## Assignment
Output all of the data exactly as it appears, but leave out any pictures it contains.

## Task data
Segment Open

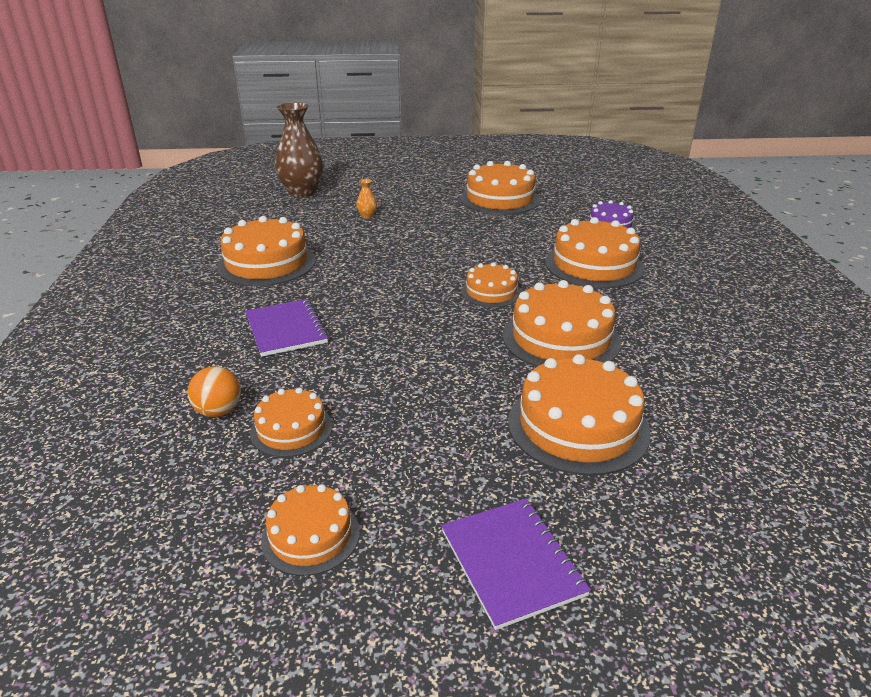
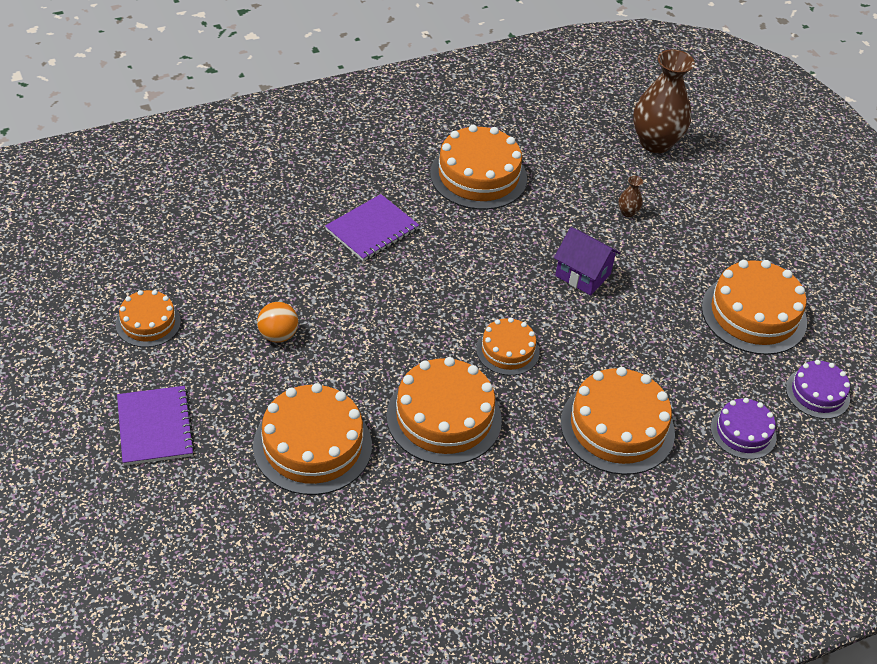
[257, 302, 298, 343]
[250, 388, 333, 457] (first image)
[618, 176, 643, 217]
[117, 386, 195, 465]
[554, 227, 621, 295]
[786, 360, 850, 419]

Segment Closed

## Written solution
[257, 302, 298, 343]
[250, 388, 333, 457] (first image)
[618, 176, 643, 217]
[117, 386, 195, 465]
[554, 227, 621, 295]
[786, 360, 850, 419]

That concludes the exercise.